_What is being asked_. Every record must appear in your copy exactly as written, with no pictures.

_Exercise data_.

# # # # #

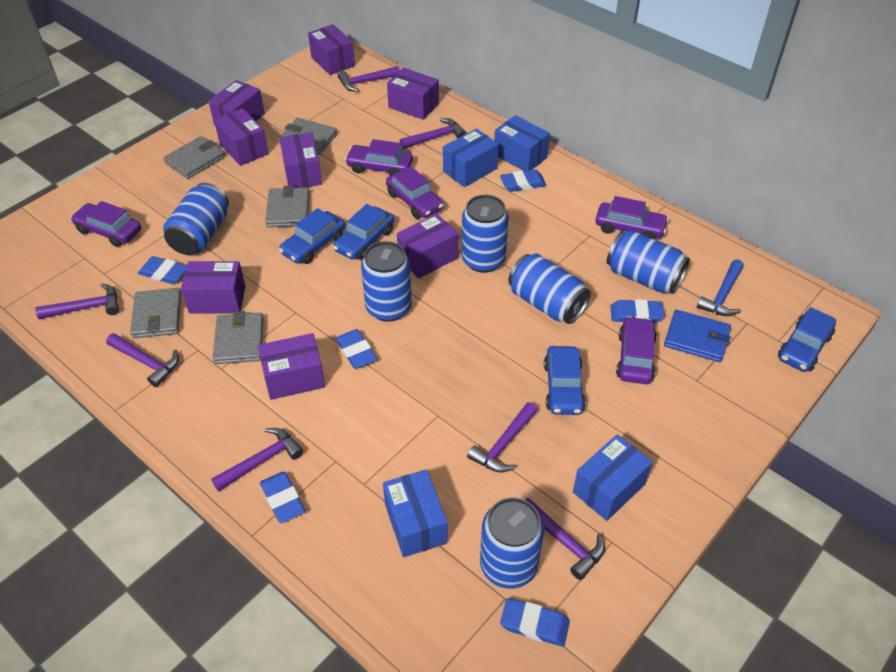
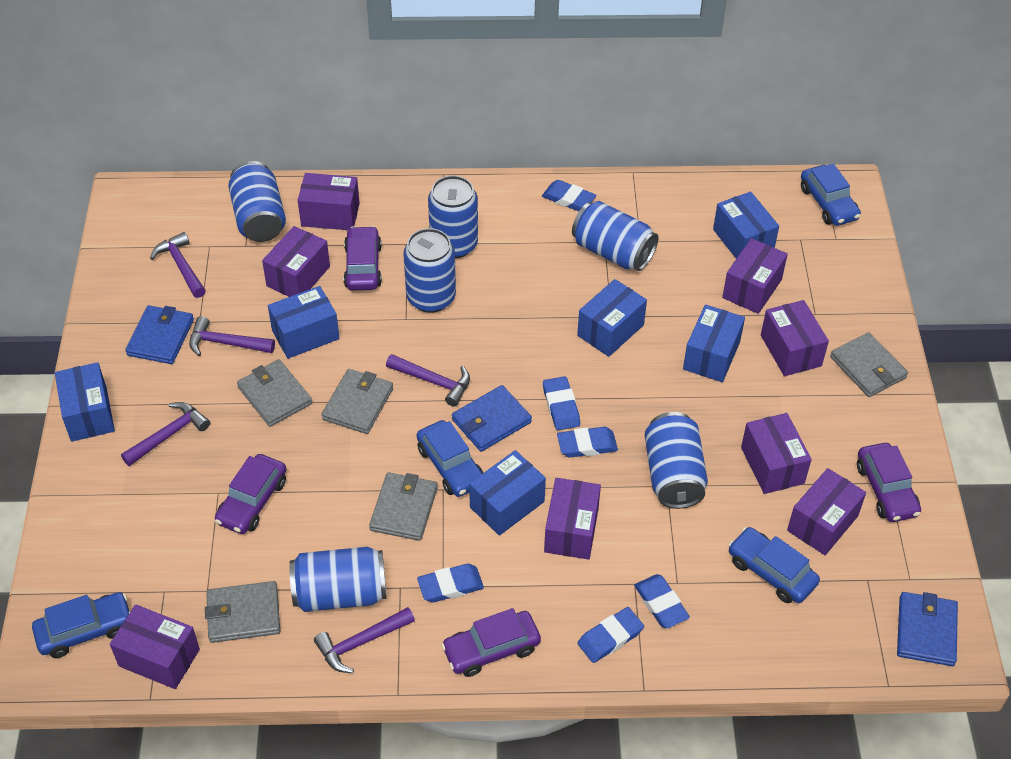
blue box: 4 -> 6
blue hammer: 1 -> 0
blue wallet: 1 -> 3
purple car: 5 -> 4
purple hammer: 7 -> 5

# # # # #

_Answer space_.
blue box: 4 -> 6
blue hammer: 1 -> 0
blue wallet: 1 -> 3
purple car: 5 -> 4
purple hammer: 7 -> 5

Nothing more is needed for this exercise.